»»

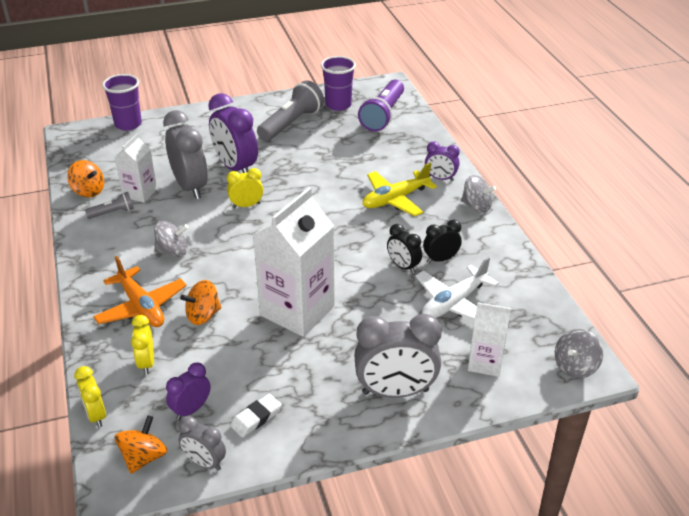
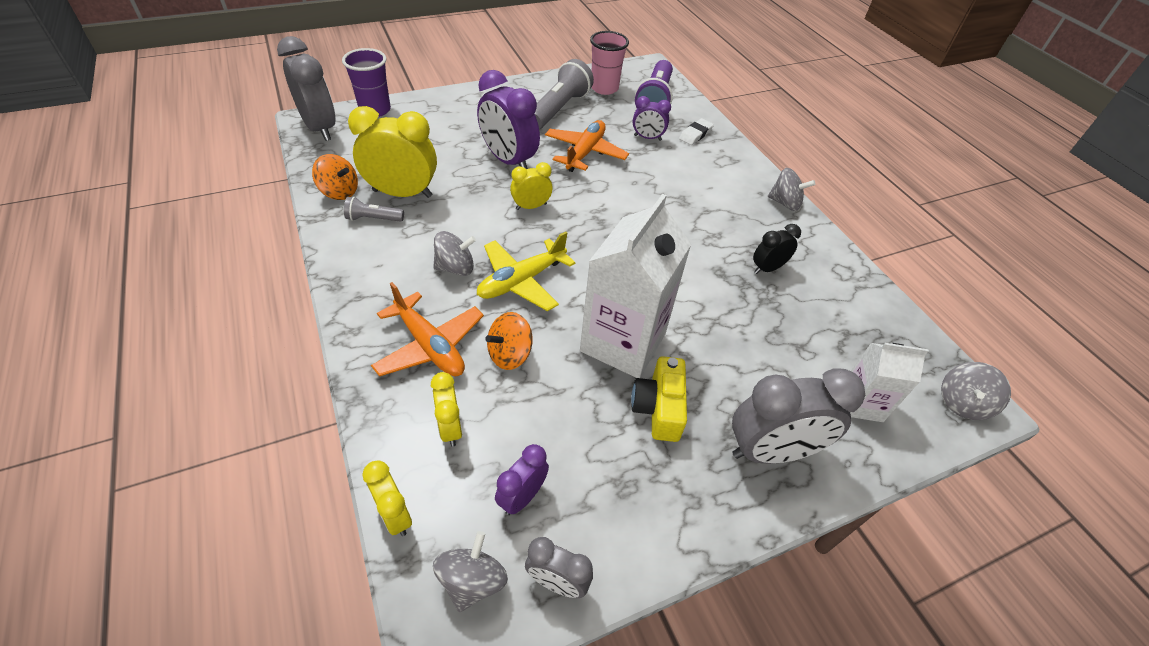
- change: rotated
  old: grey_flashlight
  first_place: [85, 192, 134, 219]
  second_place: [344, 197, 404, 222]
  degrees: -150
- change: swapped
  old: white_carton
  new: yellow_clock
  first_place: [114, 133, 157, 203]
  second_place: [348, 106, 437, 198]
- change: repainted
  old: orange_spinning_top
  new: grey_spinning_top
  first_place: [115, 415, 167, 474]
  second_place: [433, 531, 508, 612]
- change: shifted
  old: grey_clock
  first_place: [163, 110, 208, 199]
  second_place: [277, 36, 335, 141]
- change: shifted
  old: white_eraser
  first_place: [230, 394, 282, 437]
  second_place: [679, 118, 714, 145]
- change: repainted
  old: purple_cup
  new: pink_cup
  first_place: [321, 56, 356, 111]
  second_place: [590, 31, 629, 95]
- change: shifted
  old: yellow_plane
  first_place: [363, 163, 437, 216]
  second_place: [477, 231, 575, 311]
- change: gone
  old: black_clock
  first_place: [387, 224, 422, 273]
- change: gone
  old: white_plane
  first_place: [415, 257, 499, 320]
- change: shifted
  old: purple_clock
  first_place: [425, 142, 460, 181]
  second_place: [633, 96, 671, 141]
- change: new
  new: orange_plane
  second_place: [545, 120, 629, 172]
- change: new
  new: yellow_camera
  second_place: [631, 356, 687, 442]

««

What the exercise asks:
Each line above should be returned exactly as it stands, minus any pictures.

Response to the exercise:
- change: rotated
  old: grey_flashlight
  first_place: [85, 192, 134, 219]
  second_place: [344, 197, 404, 222]
  degrees: -150
- change: swapped
  old: white_carton
  new: yellow_clock
  first_place: [114, 133, 157, 203]
  second_place: [348, 106, 437, 198]
- change: repainted
  old: orange_spinning_top
  new: grey_spinning_top
  first_place: [115, 415, 167, 474]
  second_place: [433, 531, 508, 612]
- change: shifted
  old: grey_clock
  first_place: [163, 110, 208, 199]
  second_place: [277, 36, 335, 141]
- change: shifted
  old: white_eraser
  first_place: [230, 394, 282, 437]
  second_place: [679, 118, 714, 145]
- change: repainted
  old: purple_cup
  new: pink_cup
  first_place: [321, 56, 356, 111]
  second_place: [590, 31, 629, 95]
- change: shifted
  old: yellow_plane
  first_place: [363, 163, 437, 216]
  second_place: [477, 231, 575, 311]
- change: gone
  old: black_clock
  first_place: [387, 224, 422, 273]
- change: gone
  old: white_plane
  first_place: [415, 257, 499, 320]
- change: shifted
  old: purple_clock
  first_place: [425, 142, 460, 181]
  second_place: [633, 96, 671, 141]
- change: new
  new: orange_plane
  second_place: [545, 120, 629, 172]
- change: new
  new: yellow_camera
  second_place: [631, 356, 687, 442]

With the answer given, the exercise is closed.